**Record excerpts**
--- START ---
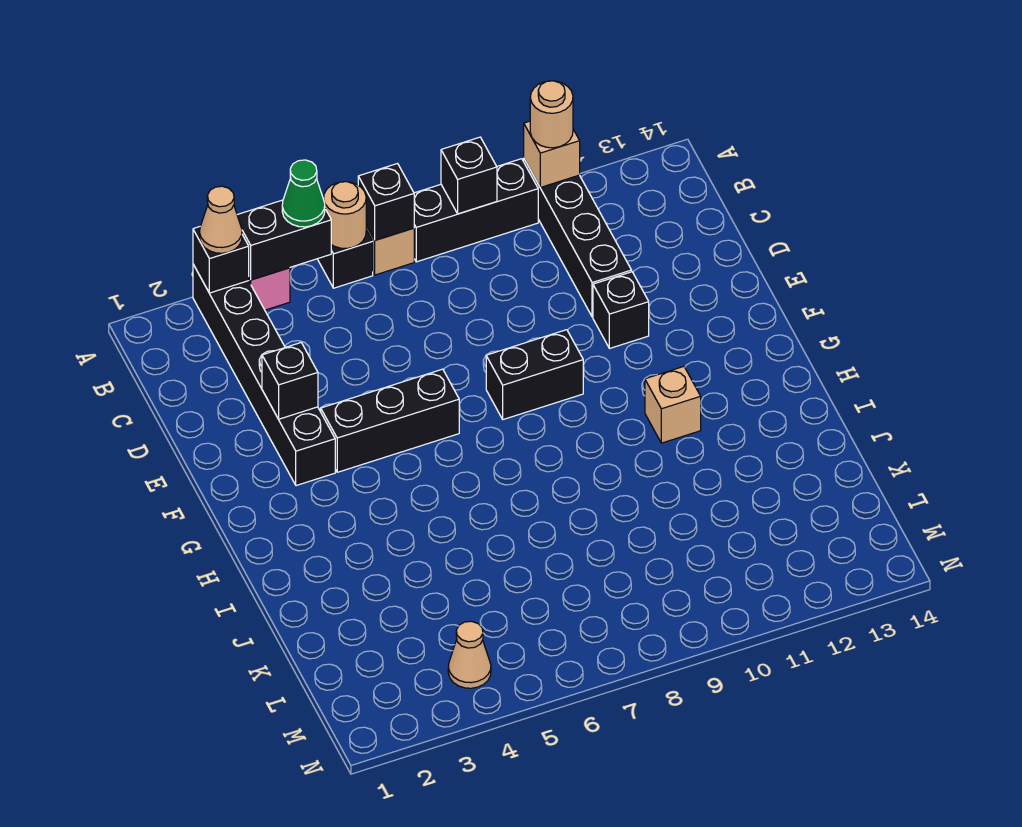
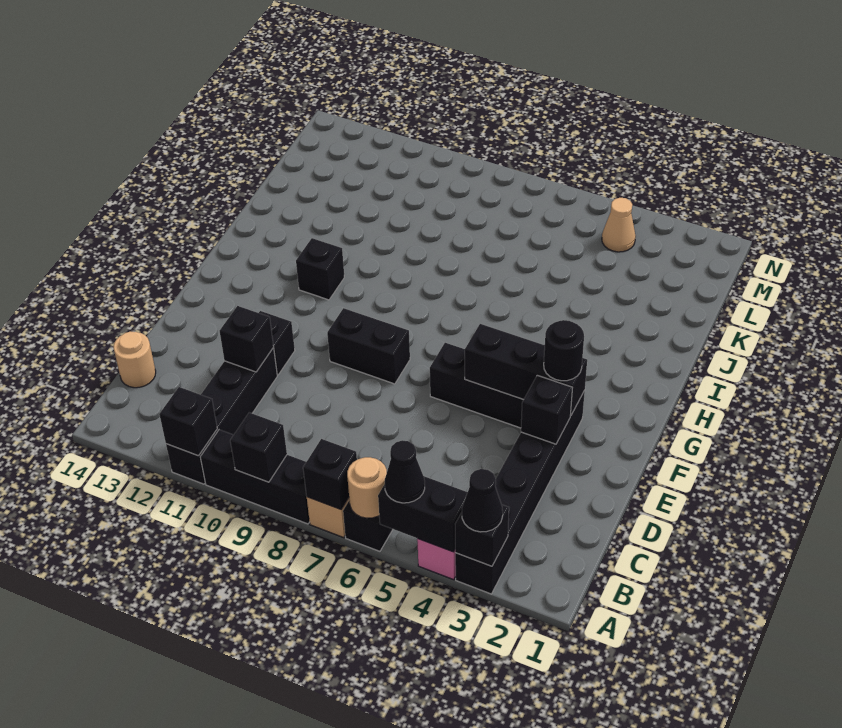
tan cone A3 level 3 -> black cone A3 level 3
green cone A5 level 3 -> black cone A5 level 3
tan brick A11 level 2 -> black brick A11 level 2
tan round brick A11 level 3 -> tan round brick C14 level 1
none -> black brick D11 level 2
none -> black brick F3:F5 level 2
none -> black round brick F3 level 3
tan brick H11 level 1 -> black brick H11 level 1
--- END ---
--- START ---
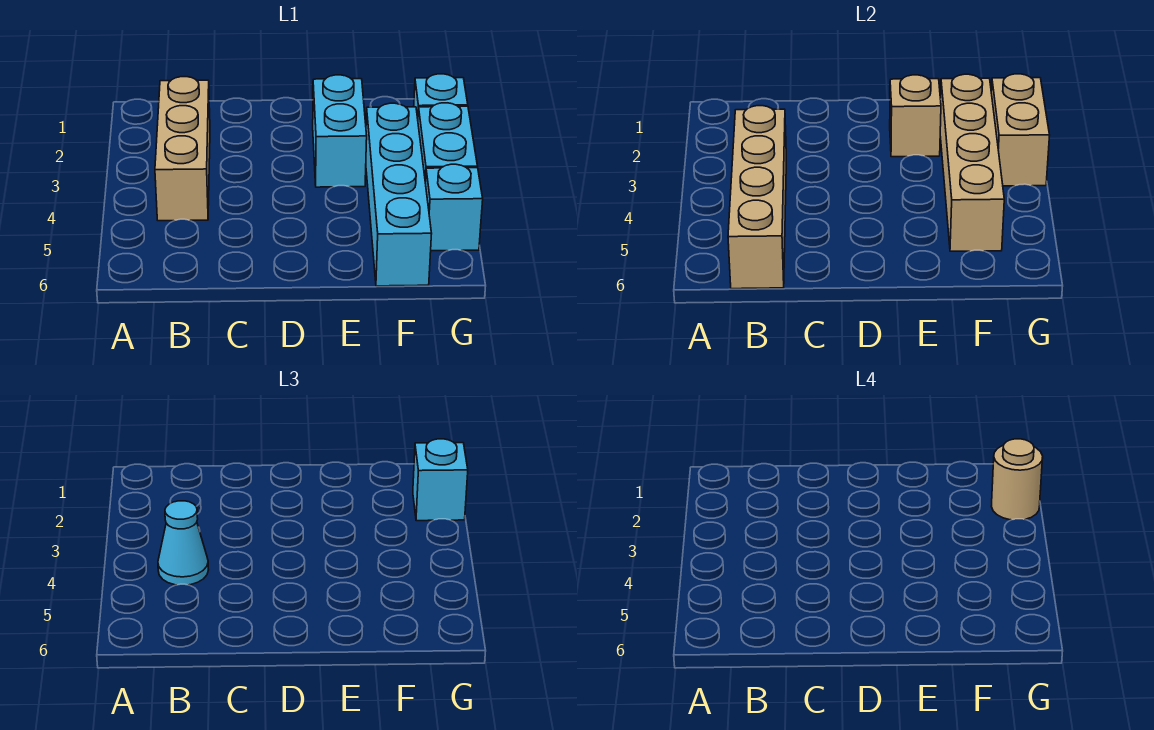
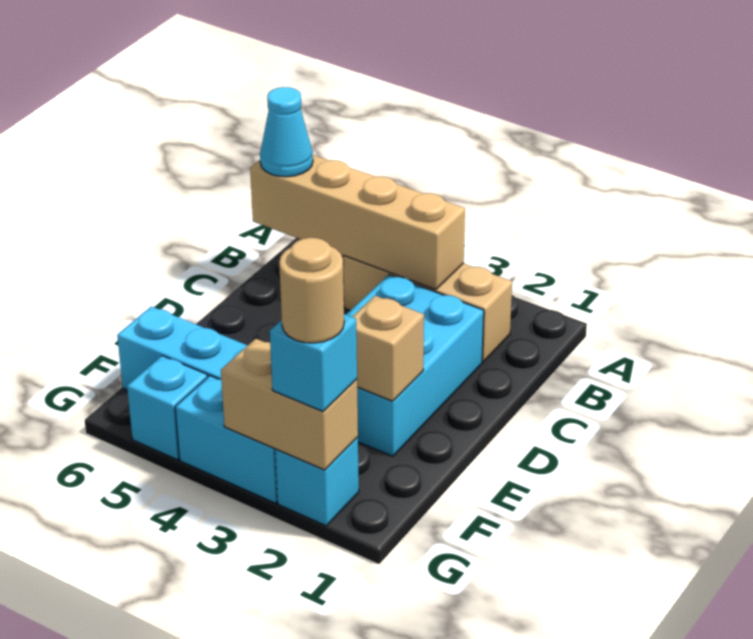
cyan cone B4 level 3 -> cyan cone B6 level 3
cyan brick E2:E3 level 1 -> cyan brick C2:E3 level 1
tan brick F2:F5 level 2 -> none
--- END ---
--- START ---
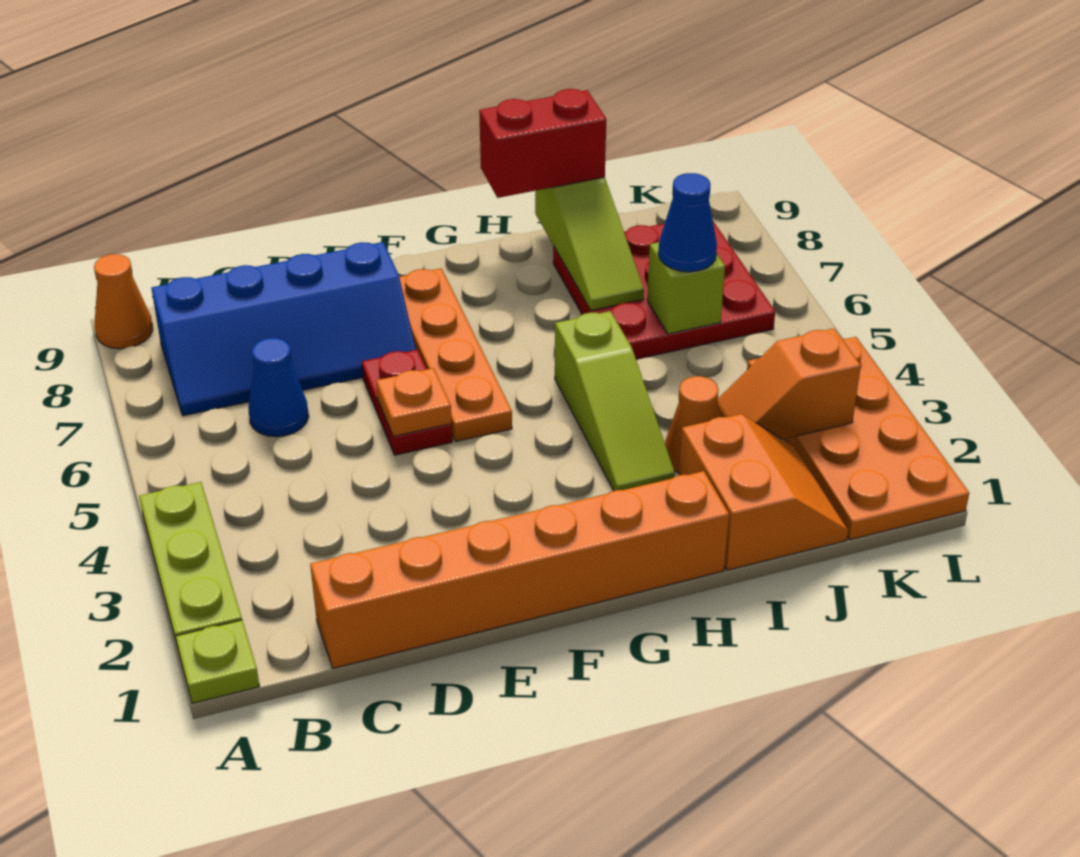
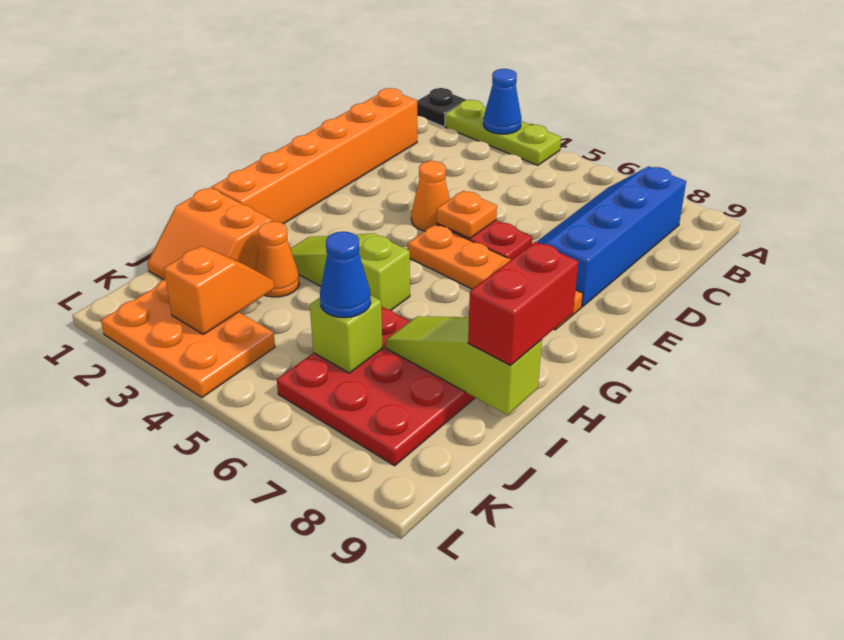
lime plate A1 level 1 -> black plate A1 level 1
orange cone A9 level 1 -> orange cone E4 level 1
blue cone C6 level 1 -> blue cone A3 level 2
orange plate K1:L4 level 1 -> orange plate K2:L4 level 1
--- END ---
Could you copy out every line in the material above that contains the string "cone"?

**Answer space**
tan cone A3 level 3 -> black cone A3 level 3
green cone A5 level 3 -> black cone A5 level 3
cyan cone B4 level 3 -> cyan cone B6 level 3
orange cone A9 level 1 -> orange cone E4 level 1
blue cone C6 level 1 -> blue cone A3 level 2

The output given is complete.